PROBLEM DETAILS:
Your answer should be every line below that includes the word "white".
[Opening RECORDS SHOWN section]
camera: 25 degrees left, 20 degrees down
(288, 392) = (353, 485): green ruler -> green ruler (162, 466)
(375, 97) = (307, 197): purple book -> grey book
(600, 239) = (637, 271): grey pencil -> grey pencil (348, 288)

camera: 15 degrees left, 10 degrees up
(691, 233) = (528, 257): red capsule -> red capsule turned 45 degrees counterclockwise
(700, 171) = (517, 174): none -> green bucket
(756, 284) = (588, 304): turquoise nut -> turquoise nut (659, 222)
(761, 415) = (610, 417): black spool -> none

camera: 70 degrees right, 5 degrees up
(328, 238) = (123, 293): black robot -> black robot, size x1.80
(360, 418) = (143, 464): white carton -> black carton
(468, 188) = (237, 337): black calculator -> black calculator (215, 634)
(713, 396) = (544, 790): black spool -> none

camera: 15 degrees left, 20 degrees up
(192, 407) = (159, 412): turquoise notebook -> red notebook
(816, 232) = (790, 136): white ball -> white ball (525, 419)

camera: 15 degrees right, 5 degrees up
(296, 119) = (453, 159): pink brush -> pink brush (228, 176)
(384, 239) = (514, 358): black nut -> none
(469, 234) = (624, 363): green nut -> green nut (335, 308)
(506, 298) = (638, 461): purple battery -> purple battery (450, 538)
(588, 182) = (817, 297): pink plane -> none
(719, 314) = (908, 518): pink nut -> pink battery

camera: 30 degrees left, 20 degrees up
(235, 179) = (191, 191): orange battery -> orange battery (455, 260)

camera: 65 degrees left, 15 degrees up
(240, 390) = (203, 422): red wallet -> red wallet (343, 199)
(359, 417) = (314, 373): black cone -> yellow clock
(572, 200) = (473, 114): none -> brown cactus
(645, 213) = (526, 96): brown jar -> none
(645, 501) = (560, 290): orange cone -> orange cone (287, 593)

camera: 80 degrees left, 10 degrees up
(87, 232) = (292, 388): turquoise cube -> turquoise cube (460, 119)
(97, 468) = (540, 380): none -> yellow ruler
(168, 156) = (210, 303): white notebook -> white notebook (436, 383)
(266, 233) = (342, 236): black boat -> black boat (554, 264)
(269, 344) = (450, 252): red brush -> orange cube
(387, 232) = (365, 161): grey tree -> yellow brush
[Closing RECORDS SHOWN section]
REPLY:
(360, 418) = (143, 464): white carton -> black carton
(816, 232) = (790, 136): white ball -> white ball (525, 419)
(168, 156) = (210, 303): white notebook -> white notebook (436, 383)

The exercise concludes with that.